What you are asked to do: Exactly reproduce all the records, keeping pictures out of the copy.

Dataset excerpts:
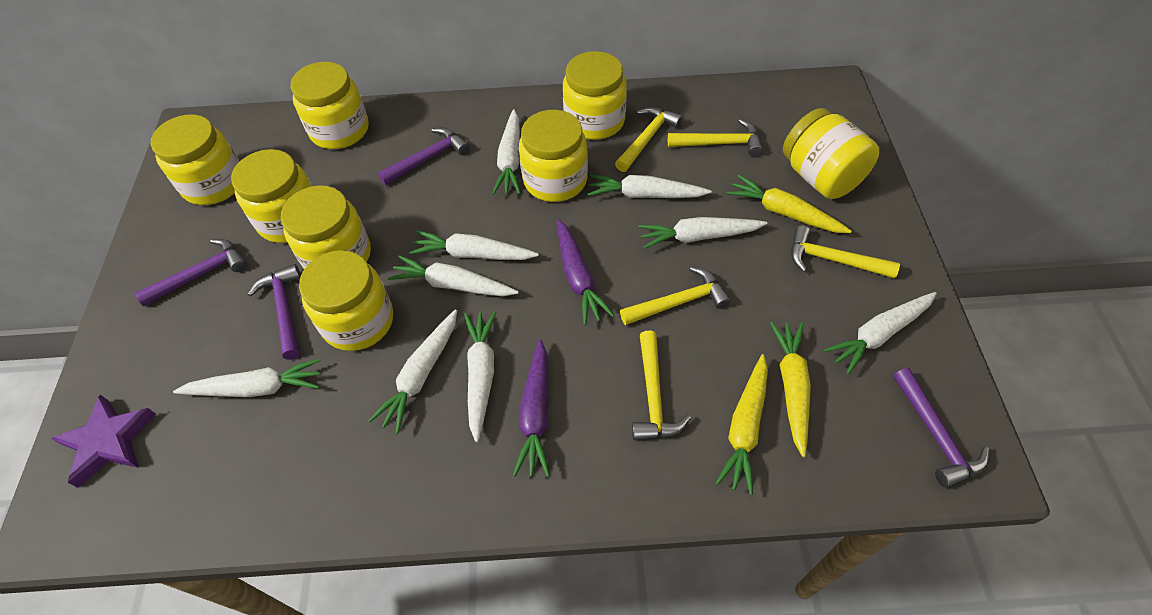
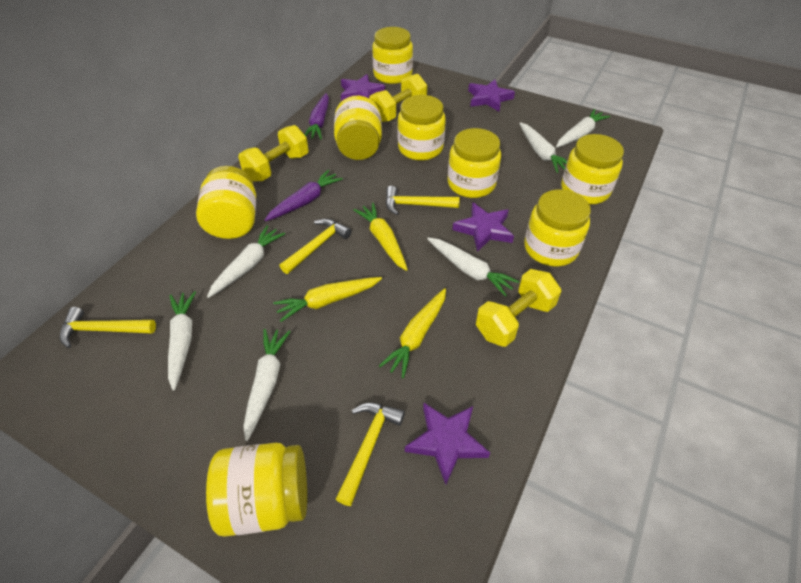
purple hammer: 4 -> 0
purple star: 1 -> 4
white carrot: 9 -> 6
yellow dumbbell: 0 -> 3
yellow hammer: 5 -> 4

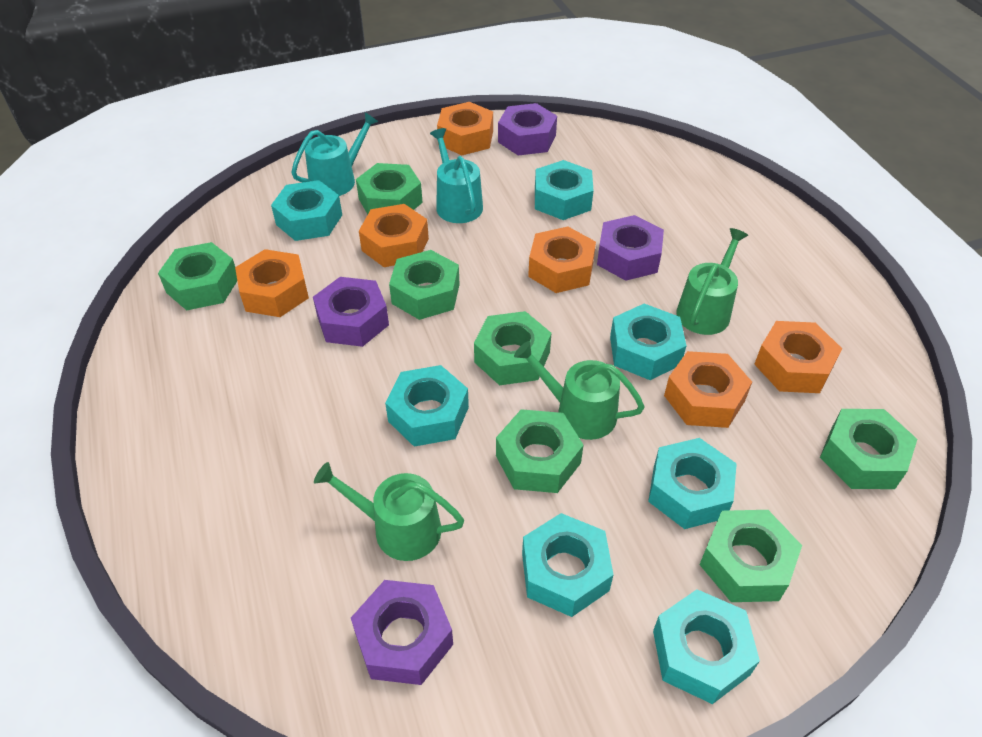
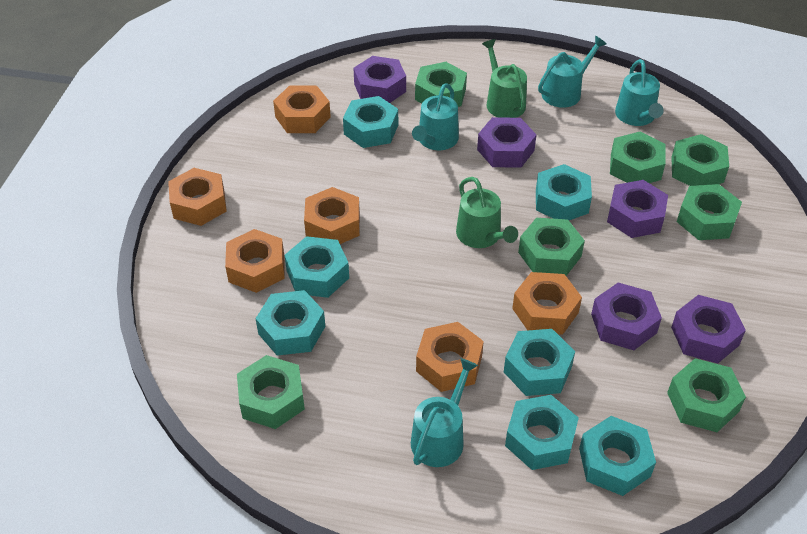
green watering can: 3 -> 2
purple nut: 4 -> 5
turquoise watering can: 2 -> 4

Response to this task:
purple hammer: 4 -> 0
purple star: 1 -> 4
white carrot: 9 -> 6
yellow dumbbell: 0 -> 3
yellow hammer: 5 -> 4

green watering can: 3 -> 2
purple nut: 4 -> 5
turquoise watering can: 2 -> 4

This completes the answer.